__Your instructions__
For the entries below, repeat exactly each line starting with the one that contains "camera: 50 degrees left, 10 degrees up" and going on through the one that contains "(556, 396) = (829, 381): none", and no others.

Available data: Begin

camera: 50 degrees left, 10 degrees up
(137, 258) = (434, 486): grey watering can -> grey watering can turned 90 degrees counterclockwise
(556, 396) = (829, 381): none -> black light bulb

Available data: End
Available data: Begin

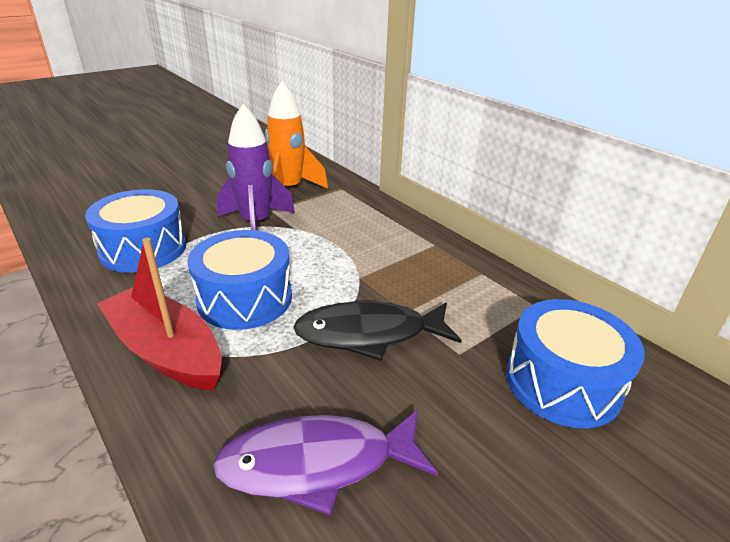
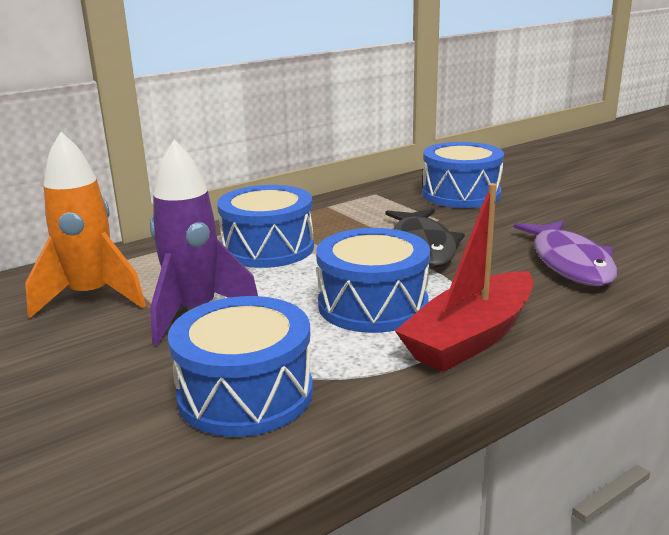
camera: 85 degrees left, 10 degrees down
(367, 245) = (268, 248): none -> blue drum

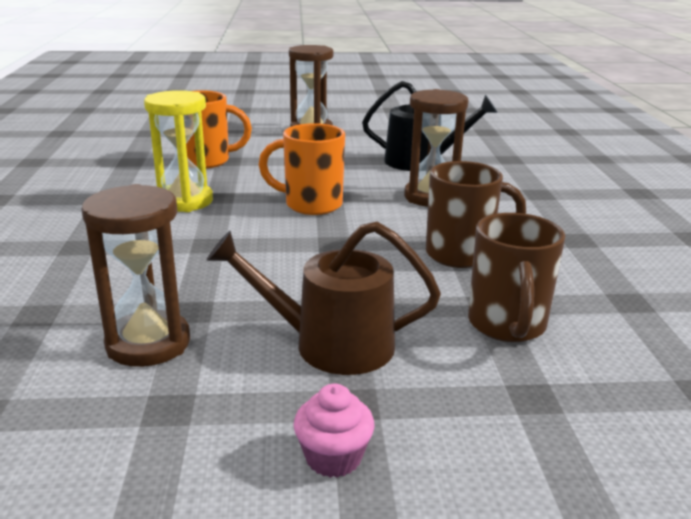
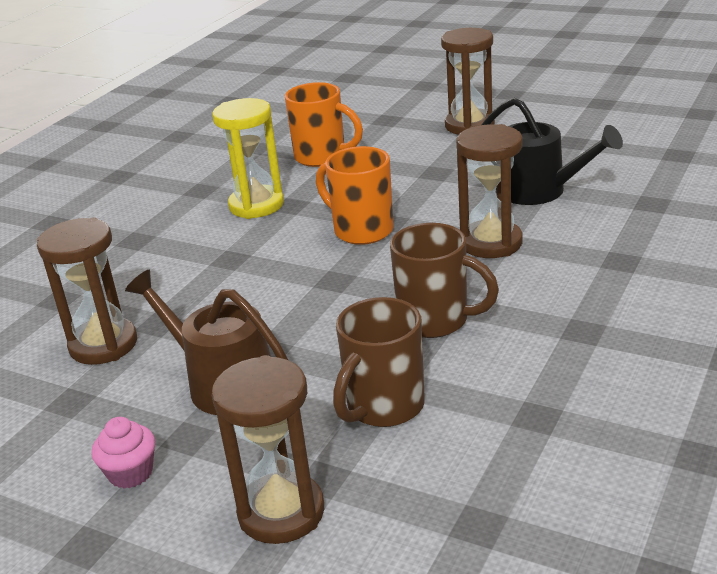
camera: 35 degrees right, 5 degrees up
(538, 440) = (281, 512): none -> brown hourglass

Available data: End

__Output for this task__
camera: 50 degrees left, 10 degrees up
(137, 258) = (434, 486): grey watering can -> grey watering can turned 90 degrees counterclockwise
(556, 396) = (829, 381): none -> black light bulb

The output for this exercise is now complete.